[Records contained in a dataset]
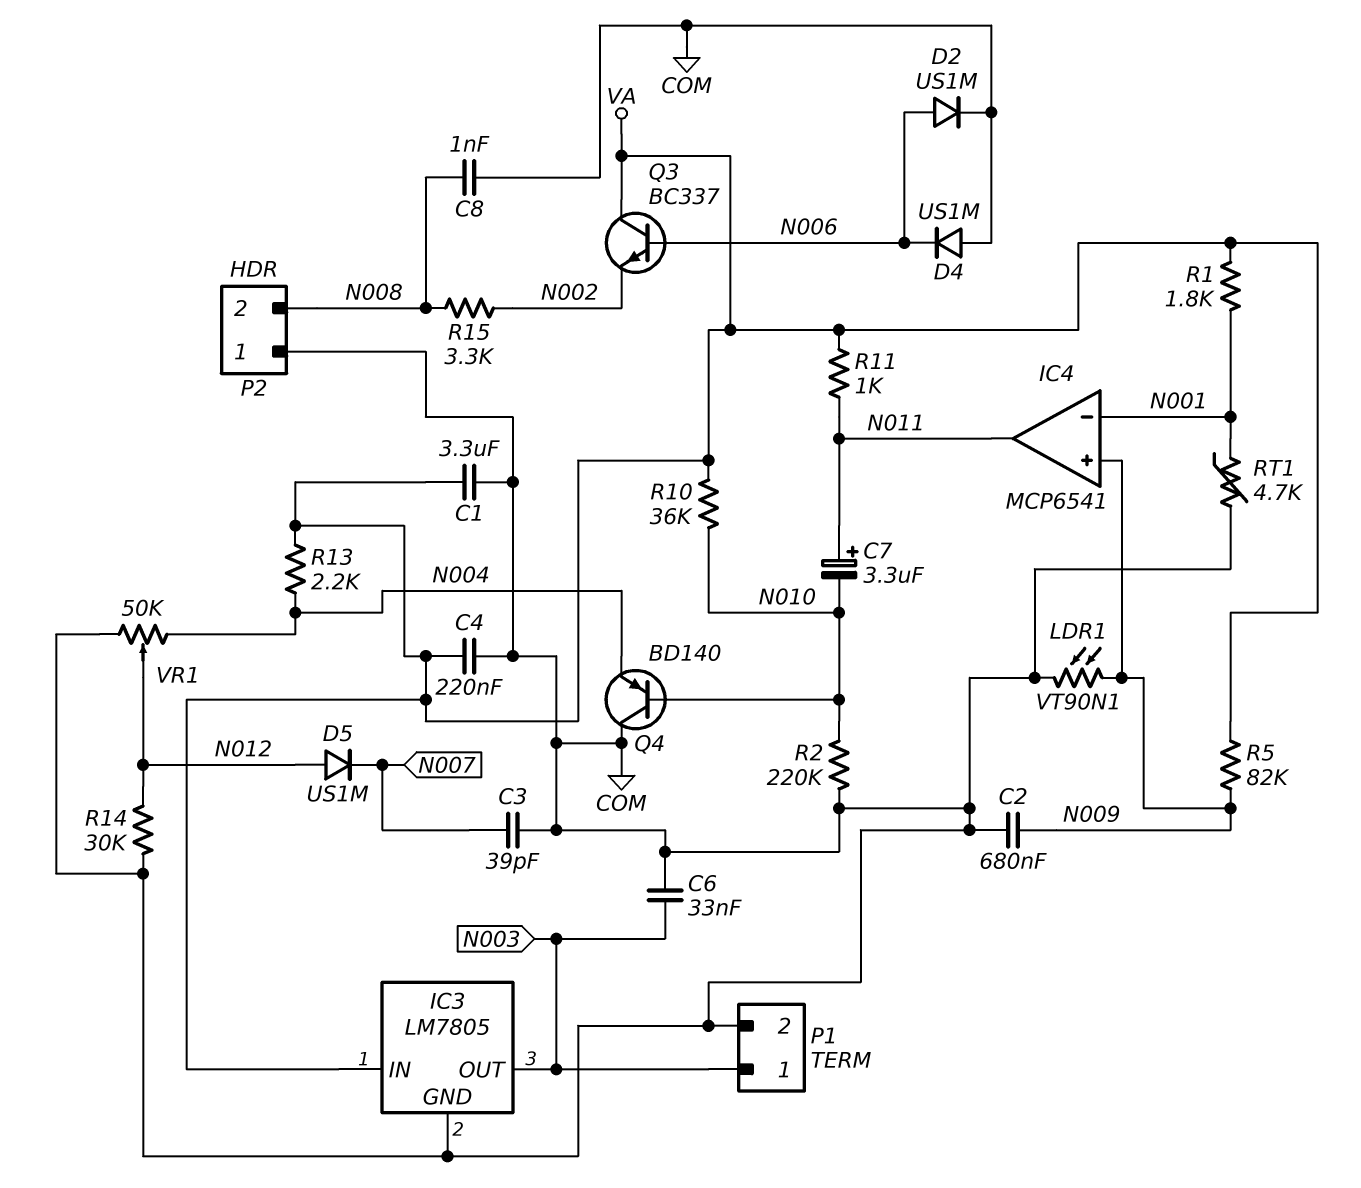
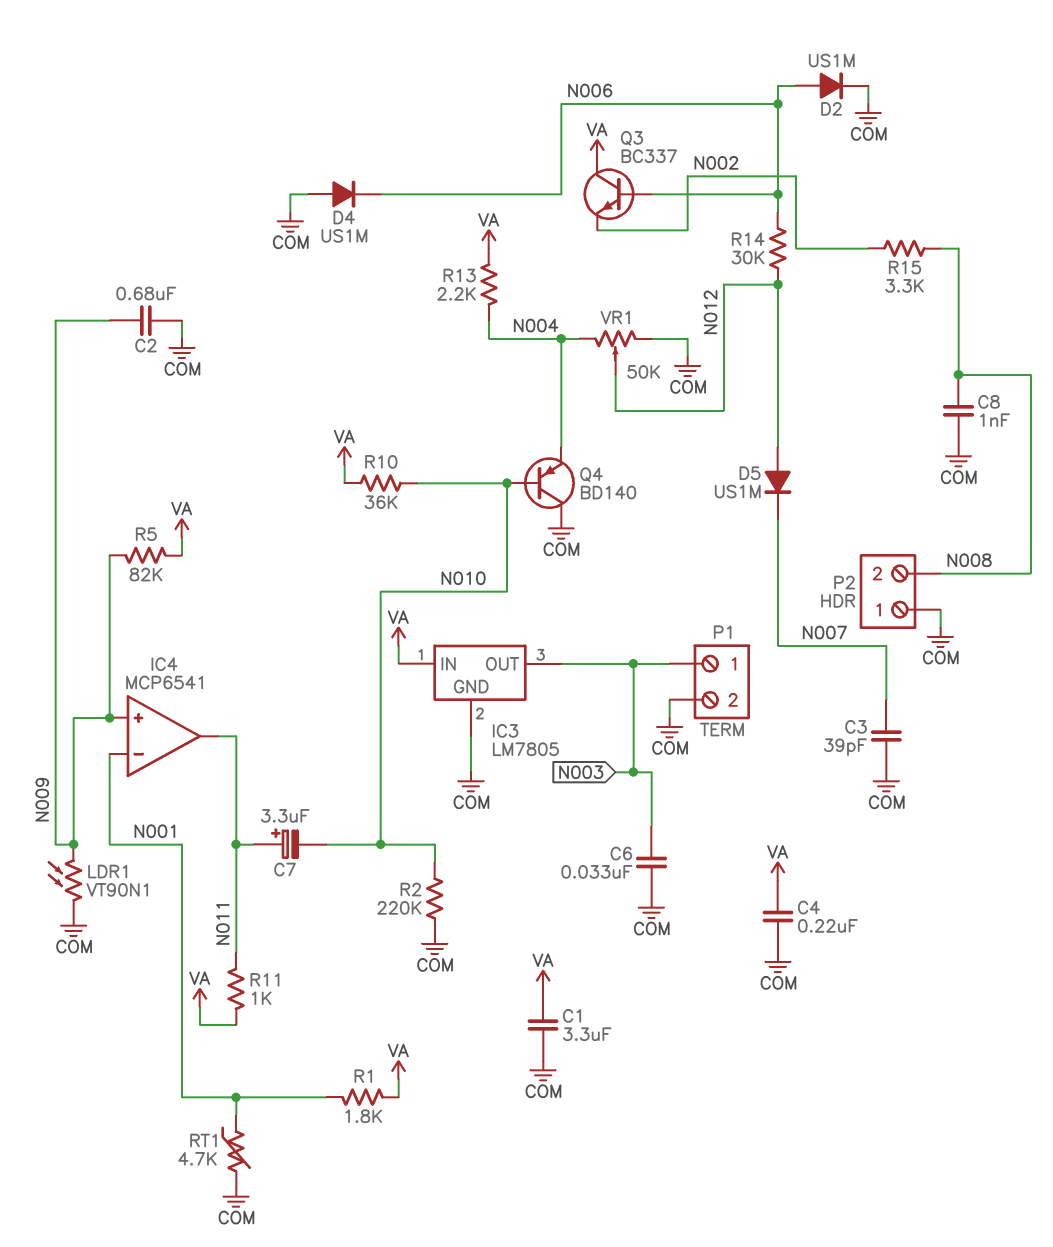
R14: 30k (COM, N012) -> 30k (N006, N012)

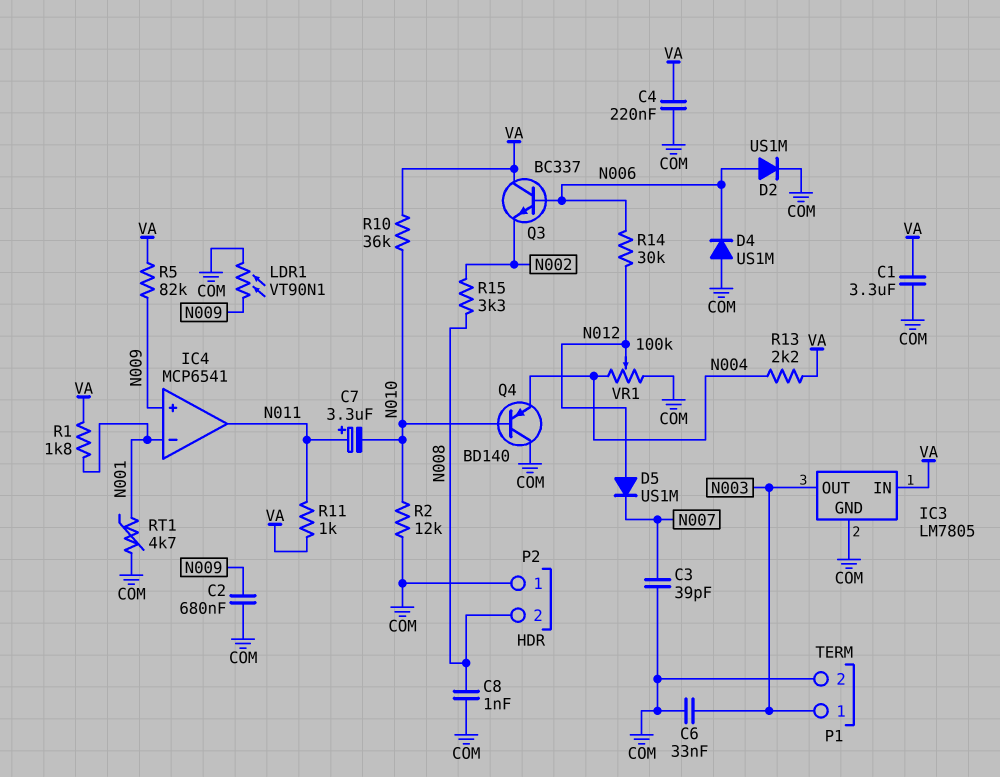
R2: 220k (COM, N010) -> 12k (COM, N010)
VR1: 50k (COM, N004, wiper N012) -> 100k (COM, N004, wiper N012)

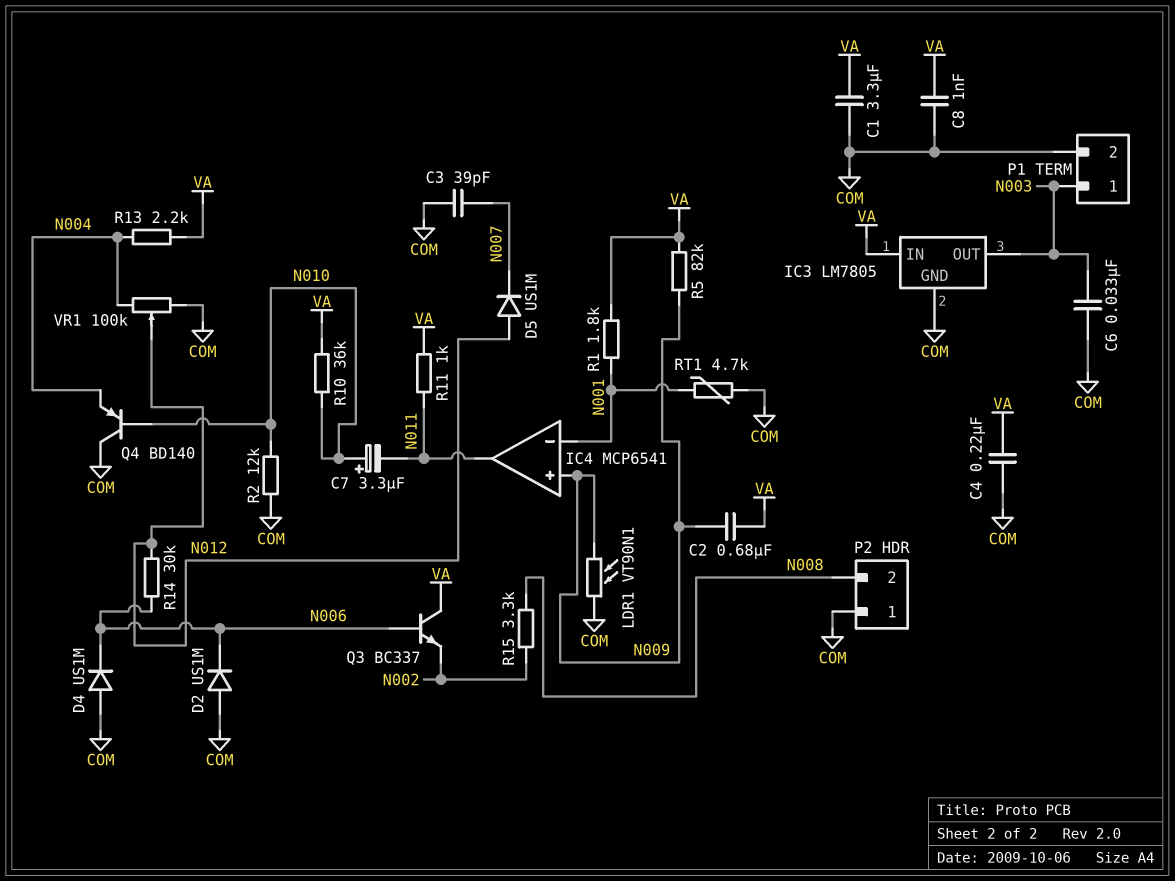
C2: 680nF (COM, N009) -> 680nF (N009, VA)
C7: 3.3uF (plus N011, minus N010) -> 3.3uF (plus N010, minus N011)
C8: 1nF (COM, N008) -> 1nF (COM, VA)
D2: diode US1M (A N006, K COM) -> diode US1M (A COM, K N006)

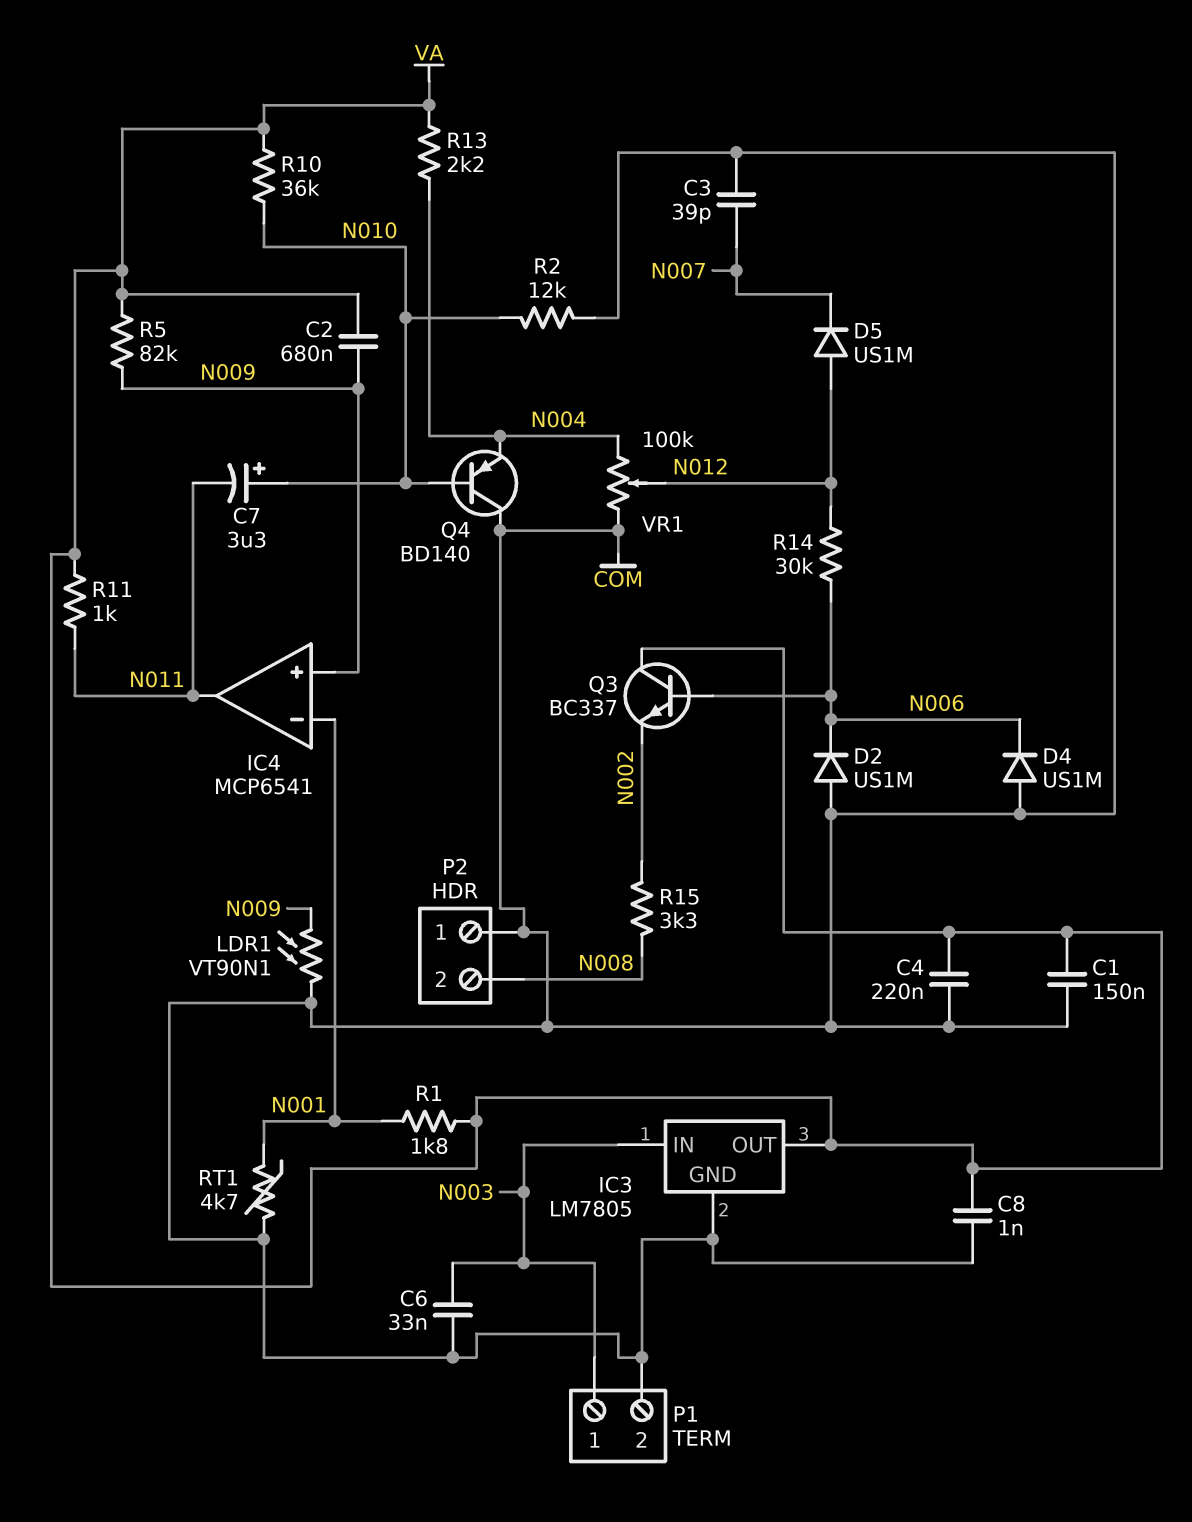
C1: 3.3uF (COM, VA) -> 150nF (COM, VA)
IC3 pin IN: VA -> N003
IC3 pin OUT: N003 -> VA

**Required work**
With the pictures removed, return all the entries exactly.

**Result of the exercise**
R14: 30k (COM, N012) -> 30k (N006, N012)

R2: 220k (COM, N010) -> 12k (COM, N010)
VR1: 50k (COM, N004, wiper N012) -> 100k (COM, N004, wiper N012)

C2: 680nF (COM, N009) -> 680nF (N009, VA)
C7: 3.3uF (plus N011, minus N010) -> 3.3uF (plus N010, minus N011)
C8: 1nF (COM, N008) -> 1nF (COM, VA)
D2: diode US1M (A N006, K COM) -> diode US1M (A COM, K N006)

C1: 3.3uF (COM, VA) -> 150nF (COM, VA)
IC3 pin IN: VA -> N003
IC3 pin OUT: N003 -> VA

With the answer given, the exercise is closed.